Segment Start: Task data

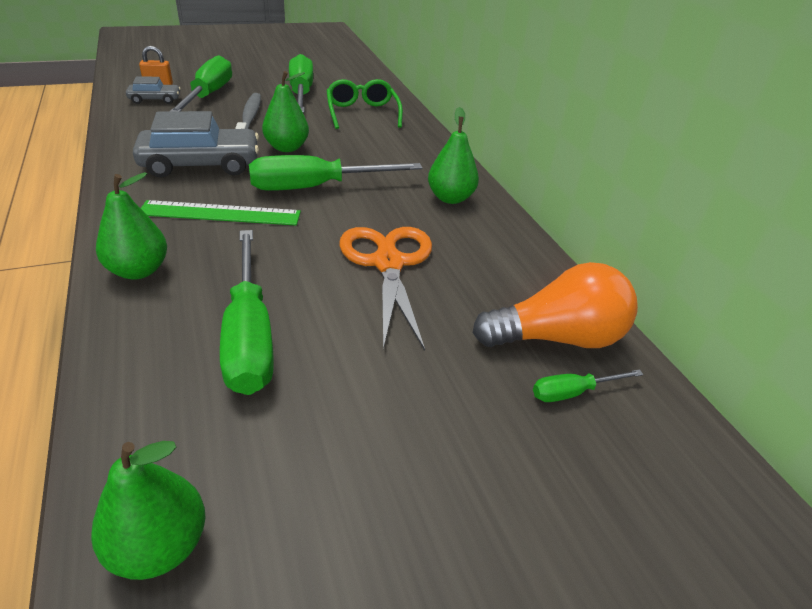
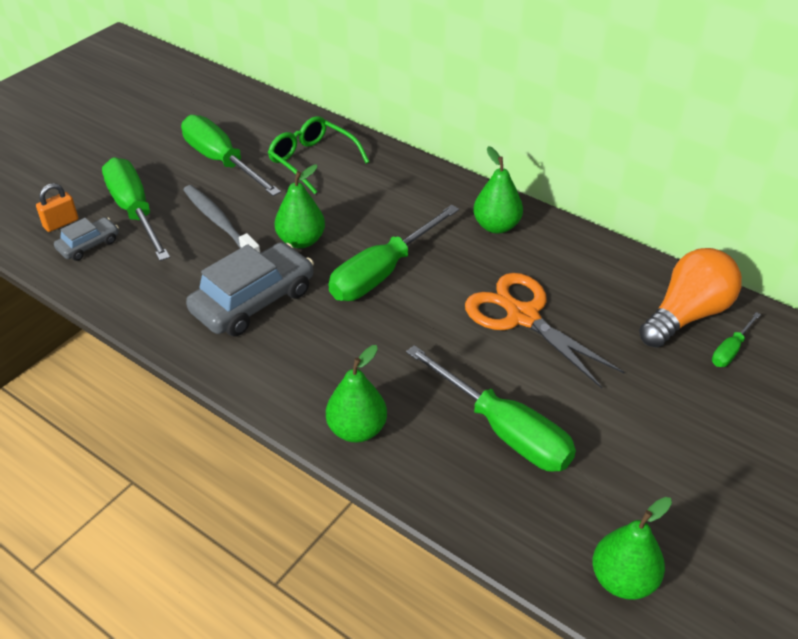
camera: 30 degrees left, 5 degrees up
(220, 213) = (343, 342): green ruler -> none

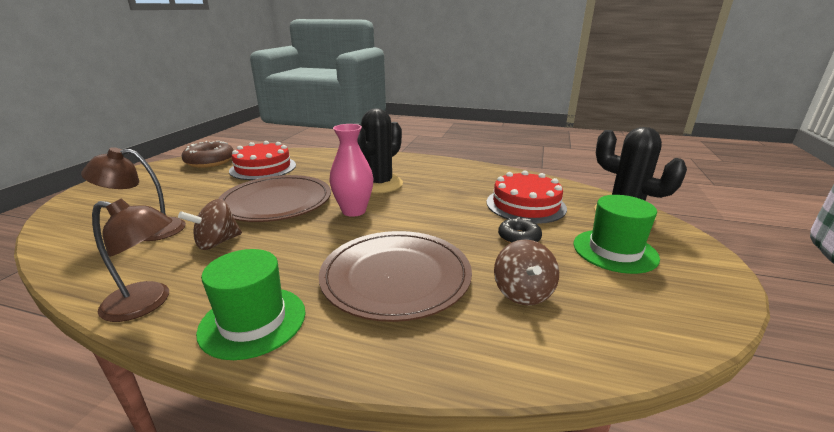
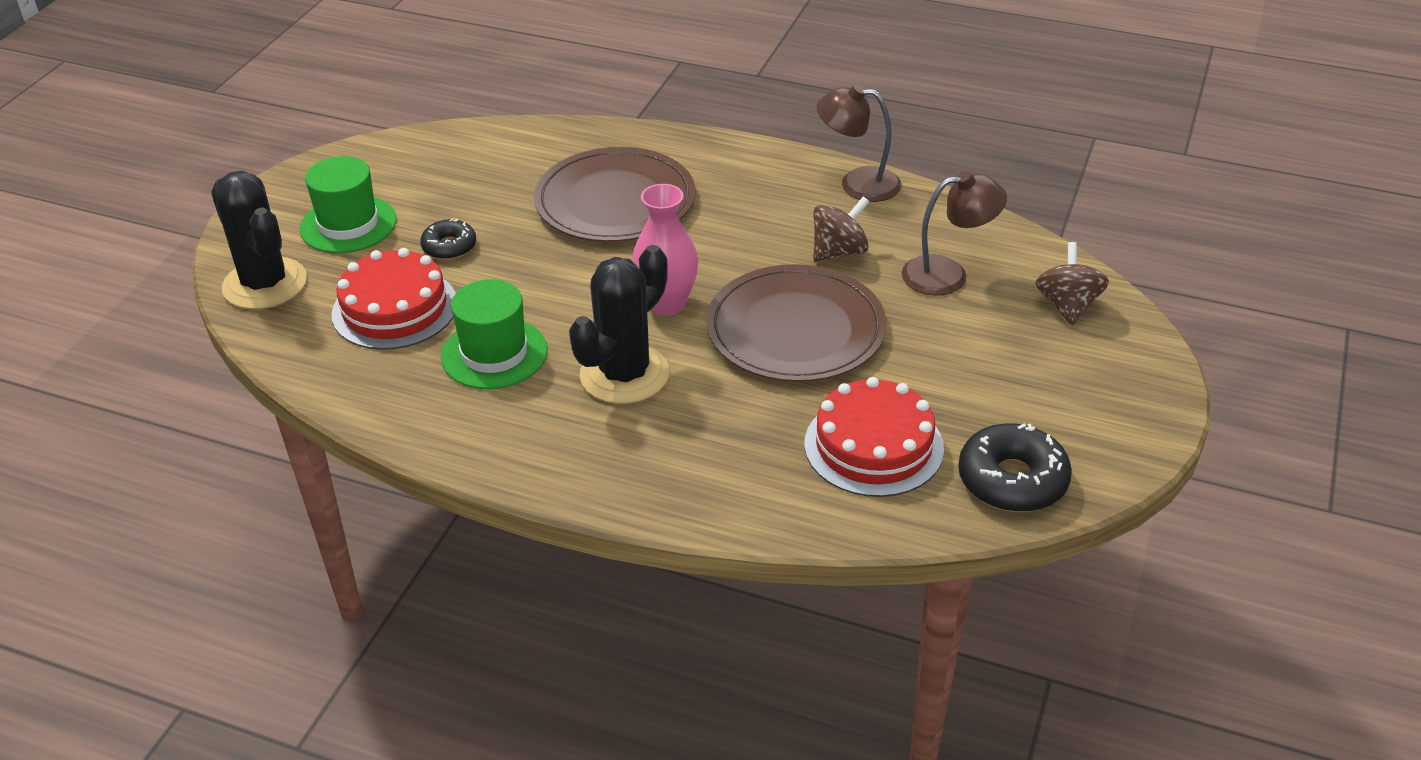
camera: 175 degrees left, 15 degrees up
(210, 162) = (1012, 480): brown donut -> black donut
(253, 321) = (748, 166): green hat -> green hat (494, 353)
(523, 293) = (491, 182): brown spinning top -> brown spinning top (1067, 306)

Segment End: Task data

Task brief
Because the pictures are not wanted, retype every record exactly without them.

Task solution
camera: 30 degrees left, 5 degrees up
(220, 213) = (343, 342): green ruler -> none

camera: 175 degrees left, 15 degrees up
(210, 162) = (1012, 480): brown donut -> black donut
(253, 321) = (748, 166): green hat -> green hat (494, 353)
(523, 293) = (491, 182): brown spinning top -> brown spinning top (1067, 306)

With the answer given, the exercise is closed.